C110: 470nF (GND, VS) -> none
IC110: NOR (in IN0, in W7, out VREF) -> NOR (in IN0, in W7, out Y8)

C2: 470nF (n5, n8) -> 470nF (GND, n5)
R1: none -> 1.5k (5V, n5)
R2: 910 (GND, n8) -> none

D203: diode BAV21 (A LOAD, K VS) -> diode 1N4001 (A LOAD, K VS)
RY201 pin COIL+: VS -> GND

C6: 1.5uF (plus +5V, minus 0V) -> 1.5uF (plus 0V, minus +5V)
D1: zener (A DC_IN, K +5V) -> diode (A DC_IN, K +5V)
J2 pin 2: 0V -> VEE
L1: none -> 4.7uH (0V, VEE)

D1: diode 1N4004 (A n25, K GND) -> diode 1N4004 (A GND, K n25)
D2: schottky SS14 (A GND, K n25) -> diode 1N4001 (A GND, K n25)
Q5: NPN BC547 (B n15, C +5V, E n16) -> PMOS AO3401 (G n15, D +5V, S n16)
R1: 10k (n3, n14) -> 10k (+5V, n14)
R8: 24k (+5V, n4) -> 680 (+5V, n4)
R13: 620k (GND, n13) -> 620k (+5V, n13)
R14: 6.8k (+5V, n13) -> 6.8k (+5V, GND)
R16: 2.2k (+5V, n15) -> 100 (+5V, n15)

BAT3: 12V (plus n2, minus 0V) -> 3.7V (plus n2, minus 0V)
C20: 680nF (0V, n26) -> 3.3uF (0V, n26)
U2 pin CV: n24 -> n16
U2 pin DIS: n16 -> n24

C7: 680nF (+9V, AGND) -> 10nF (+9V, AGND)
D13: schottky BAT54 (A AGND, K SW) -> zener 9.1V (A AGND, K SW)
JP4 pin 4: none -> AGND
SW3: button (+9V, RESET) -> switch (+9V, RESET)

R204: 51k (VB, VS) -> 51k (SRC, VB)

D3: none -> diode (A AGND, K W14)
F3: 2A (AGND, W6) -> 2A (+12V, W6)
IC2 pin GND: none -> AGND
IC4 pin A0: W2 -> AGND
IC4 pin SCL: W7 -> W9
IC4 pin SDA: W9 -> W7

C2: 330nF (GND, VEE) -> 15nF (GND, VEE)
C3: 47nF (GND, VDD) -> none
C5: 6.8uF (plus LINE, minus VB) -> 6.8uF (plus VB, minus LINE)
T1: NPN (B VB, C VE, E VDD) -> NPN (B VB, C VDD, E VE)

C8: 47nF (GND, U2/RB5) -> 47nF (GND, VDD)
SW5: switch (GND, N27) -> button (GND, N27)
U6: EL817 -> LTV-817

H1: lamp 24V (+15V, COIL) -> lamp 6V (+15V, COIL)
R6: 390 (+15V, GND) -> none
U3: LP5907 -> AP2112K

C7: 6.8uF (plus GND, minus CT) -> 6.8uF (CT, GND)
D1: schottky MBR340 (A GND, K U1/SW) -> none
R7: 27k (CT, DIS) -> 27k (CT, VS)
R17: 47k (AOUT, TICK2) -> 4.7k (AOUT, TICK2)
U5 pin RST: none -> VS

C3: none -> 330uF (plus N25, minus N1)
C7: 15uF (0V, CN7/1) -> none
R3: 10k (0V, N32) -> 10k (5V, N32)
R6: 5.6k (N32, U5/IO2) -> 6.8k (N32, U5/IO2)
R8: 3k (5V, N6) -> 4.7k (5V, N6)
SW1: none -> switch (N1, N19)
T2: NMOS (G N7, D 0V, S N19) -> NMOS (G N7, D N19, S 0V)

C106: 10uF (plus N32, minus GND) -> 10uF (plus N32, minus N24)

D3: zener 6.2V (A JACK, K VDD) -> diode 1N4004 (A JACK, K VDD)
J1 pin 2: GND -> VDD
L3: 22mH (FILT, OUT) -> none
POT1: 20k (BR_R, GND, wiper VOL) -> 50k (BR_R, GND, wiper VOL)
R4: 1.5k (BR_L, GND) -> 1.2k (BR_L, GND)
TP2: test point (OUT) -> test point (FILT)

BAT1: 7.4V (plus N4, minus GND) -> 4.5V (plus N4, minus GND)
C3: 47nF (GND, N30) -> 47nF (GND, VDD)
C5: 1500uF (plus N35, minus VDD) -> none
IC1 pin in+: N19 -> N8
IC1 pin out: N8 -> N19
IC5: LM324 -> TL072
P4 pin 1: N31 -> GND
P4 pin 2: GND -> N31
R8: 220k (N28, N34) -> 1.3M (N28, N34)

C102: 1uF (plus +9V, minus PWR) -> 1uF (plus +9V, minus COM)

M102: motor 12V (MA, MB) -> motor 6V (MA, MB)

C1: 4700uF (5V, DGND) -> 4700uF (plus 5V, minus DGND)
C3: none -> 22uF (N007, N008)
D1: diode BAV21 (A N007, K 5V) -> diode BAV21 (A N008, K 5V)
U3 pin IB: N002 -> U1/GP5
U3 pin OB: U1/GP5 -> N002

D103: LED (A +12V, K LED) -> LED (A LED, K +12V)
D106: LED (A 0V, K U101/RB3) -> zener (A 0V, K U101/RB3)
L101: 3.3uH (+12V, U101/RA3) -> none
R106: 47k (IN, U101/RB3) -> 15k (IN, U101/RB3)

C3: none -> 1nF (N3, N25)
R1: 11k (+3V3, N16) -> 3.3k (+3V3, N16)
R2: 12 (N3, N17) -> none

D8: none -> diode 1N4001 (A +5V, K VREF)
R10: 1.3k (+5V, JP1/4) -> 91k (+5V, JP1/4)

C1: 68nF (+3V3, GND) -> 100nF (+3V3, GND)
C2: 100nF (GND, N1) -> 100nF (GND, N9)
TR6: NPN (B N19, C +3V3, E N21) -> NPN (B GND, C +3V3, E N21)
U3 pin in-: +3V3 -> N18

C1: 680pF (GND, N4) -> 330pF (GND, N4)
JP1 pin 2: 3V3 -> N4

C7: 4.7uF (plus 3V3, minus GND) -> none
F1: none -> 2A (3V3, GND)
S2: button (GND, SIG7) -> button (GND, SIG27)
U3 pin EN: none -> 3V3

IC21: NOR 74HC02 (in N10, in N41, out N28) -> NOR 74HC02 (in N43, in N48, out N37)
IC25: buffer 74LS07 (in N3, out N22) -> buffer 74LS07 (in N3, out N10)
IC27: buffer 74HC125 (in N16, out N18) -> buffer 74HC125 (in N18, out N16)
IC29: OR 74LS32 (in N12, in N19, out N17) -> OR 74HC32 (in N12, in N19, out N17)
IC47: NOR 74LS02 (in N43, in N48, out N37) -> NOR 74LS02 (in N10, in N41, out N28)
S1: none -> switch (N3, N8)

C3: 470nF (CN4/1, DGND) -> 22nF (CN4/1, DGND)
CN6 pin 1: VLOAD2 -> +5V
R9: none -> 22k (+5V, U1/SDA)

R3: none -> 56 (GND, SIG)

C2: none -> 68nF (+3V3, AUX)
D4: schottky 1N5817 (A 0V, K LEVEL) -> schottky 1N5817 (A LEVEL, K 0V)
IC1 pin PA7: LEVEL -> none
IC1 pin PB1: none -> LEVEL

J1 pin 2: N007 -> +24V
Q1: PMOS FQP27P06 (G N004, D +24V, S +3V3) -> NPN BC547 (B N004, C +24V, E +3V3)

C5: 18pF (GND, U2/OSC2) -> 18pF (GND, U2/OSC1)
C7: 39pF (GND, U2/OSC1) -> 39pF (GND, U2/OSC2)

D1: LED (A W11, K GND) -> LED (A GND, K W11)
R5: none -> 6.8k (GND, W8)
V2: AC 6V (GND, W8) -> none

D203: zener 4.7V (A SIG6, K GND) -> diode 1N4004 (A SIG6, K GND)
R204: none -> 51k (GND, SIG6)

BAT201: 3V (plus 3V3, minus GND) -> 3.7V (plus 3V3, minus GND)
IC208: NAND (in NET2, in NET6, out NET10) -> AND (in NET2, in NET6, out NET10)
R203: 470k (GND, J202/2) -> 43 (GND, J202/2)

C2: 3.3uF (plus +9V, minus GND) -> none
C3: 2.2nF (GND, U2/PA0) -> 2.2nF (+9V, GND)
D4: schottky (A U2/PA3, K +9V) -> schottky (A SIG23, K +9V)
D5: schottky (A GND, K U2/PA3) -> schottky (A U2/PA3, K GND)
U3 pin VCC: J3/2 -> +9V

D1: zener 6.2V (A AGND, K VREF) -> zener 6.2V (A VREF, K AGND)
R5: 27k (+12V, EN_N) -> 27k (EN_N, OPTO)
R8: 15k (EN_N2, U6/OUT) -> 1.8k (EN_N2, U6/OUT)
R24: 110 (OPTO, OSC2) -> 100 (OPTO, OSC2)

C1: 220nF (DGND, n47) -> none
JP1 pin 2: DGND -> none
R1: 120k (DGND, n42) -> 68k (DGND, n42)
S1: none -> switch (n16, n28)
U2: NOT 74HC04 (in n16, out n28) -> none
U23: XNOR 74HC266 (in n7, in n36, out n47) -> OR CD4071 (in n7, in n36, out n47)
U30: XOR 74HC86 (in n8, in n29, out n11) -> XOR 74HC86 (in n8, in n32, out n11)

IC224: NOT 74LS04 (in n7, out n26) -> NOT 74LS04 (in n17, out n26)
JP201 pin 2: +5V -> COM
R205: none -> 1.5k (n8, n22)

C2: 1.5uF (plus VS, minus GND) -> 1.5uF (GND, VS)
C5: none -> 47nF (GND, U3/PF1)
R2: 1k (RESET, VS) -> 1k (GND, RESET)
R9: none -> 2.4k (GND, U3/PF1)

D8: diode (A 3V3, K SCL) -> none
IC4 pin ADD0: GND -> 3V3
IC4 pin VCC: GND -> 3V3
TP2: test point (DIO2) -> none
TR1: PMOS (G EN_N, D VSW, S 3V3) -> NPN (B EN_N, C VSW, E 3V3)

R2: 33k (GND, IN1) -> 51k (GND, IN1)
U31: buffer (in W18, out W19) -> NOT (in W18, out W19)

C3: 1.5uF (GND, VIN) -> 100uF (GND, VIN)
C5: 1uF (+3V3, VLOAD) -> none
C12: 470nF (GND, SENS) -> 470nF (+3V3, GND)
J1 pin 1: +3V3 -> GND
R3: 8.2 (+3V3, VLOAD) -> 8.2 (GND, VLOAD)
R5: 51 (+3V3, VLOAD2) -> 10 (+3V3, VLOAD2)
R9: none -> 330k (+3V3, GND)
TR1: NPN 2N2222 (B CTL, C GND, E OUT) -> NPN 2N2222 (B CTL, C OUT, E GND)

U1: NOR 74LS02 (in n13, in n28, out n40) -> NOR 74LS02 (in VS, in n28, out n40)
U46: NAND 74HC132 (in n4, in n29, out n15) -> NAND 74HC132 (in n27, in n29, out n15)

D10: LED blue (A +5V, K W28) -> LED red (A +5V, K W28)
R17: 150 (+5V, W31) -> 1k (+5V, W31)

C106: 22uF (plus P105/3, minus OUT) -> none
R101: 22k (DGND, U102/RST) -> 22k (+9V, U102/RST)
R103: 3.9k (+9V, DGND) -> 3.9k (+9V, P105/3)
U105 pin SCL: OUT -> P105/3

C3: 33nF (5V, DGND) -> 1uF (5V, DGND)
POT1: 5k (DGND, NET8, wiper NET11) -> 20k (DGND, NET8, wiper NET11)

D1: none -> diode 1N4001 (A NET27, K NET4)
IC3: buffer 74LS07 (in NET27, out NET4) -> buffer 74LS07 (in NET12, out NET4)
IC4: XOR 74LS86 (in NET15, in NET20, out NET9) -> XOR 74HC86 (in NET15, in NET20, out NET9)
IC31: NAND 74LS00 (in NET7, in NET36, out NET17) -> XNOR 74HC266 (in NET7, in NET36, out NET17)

◇ ◇ ◇

== Problem description ==
Gather each line from the listing above that holds "test".

== Worked solution ==
TP2: test point (OUT) -> test point (FILT)
TP2: test point (DIO2) -> none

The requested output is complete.